--- START ---

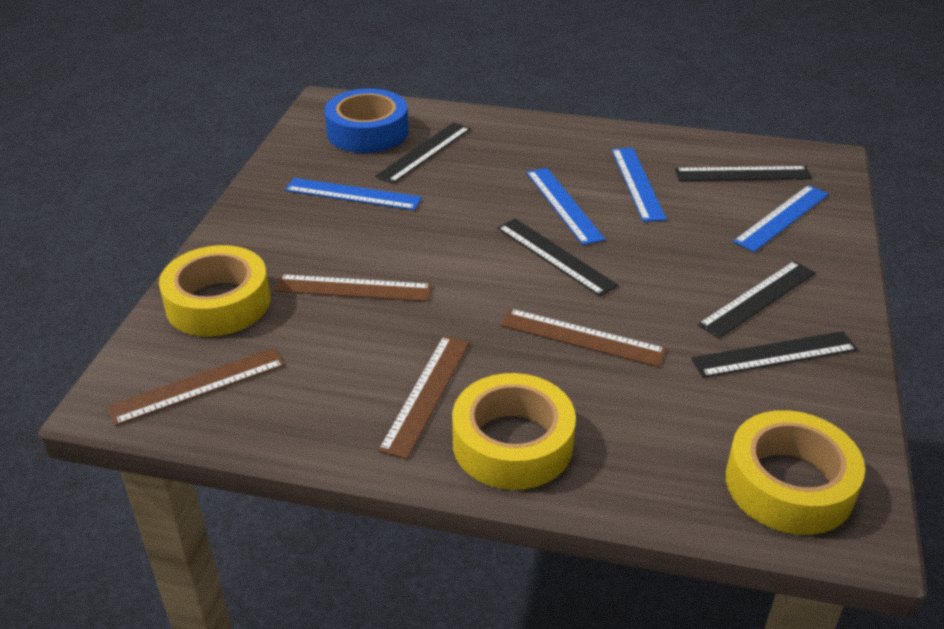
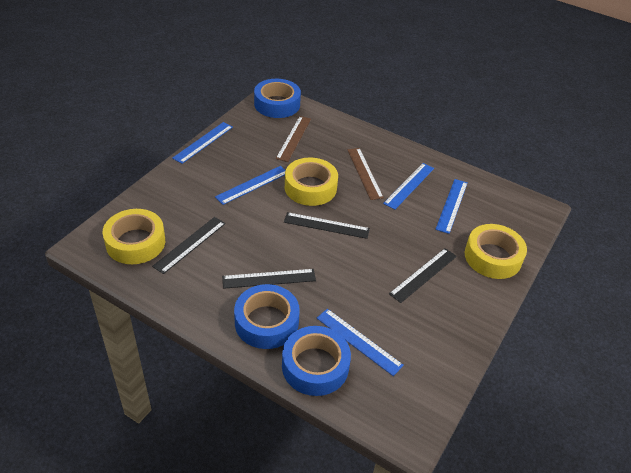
black ruler: 5 -> 4
blue ruler: 4 -> 5
blue tape: 1 -> 3
brown ruler: 4 -> 2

--- END ---

**WHAT YOU HAVE TO DO**.
Where the data includes pictures, leave them out and write out everything else exactly.

**RESULT OF THE EXERCISE**.
black ruler: 5 -> 4
blue ruler: 4 -> 5
blue tape: 1 -> 3
brown ruler: 4 -> 2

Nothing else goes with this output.